▸ PROVIDED RECORDS:
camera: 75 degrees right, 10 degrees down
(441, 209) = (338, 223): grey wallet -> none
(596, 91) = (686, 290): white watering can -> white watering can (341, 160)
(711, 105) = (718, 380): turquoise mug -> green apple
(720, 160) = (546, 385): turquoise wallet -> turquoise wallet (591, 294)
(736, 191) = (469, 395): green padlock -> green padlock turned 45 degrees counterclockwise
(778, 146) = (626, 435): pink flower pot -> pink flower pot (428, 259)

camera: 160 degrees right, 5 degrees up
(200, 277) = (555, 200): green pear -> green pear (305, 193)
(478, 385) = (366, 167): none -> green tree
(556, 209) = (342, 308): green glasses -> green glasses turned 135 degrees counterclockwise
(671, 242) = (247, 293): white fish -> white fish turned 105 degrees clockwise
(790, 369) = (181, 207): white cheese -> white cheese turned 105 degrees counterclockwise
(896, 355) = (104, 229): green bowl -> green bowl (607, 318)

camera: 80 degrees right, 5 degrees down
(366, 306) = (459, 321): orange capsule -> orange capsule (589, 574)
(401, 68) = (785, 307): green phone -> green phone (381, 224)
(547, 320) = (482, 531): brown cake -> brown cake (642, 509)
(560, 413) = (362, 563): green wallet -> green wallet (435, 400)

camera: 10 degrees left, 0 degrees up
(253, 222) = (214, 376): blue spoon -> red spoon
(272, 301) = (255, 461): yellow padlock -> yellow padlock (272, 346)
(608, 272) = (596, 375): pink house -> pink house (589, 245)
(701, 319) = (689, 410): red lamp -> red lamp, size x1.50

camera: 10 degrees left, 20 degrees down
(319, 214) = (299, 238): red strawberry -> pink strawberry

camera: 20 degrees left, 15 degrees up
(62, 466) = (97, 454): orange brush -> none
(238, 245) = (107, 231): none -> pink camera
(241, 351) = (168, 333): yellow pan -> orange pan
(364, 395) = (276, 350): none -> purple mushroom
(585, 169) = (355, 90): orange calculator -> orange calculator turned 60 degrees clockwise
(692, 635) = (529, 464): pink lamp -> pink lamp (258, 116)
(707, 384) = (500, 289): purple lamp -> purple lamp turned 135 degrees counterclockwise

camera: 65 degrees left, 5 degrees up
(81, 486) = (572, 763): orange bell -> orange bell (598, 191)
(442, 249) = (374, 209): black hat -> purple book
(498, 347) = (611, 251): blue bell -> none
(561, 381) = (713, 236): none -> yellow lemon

▸ WORK ORDER: In the material above, transcribe exactly the lines beginning at the one with "(62, 466) = (97, 454): orange brush -> none" and ending at the one with "(707, 384) = (500, 289): purple", both included.

▸ ANSWER BOX:
(62, 466) = (97, 454): orange brush -> none
(238, 245) = (107, 231): none -> pink camera
(241, 351) = (168, 333): yellow pan -> orange pan
(364, 395) = (276, 350): none -> purple mushroom
(585, 169) = (355, 90): orange calculator -> orange calculator turned 60 degrees clockwise
(692, 635) = (529, 464): pink lamp -> pink lamp (258, 116)
(707, 384) = (500, 289): purple lamp -> purple lamp turned 135 degrees counterclockwise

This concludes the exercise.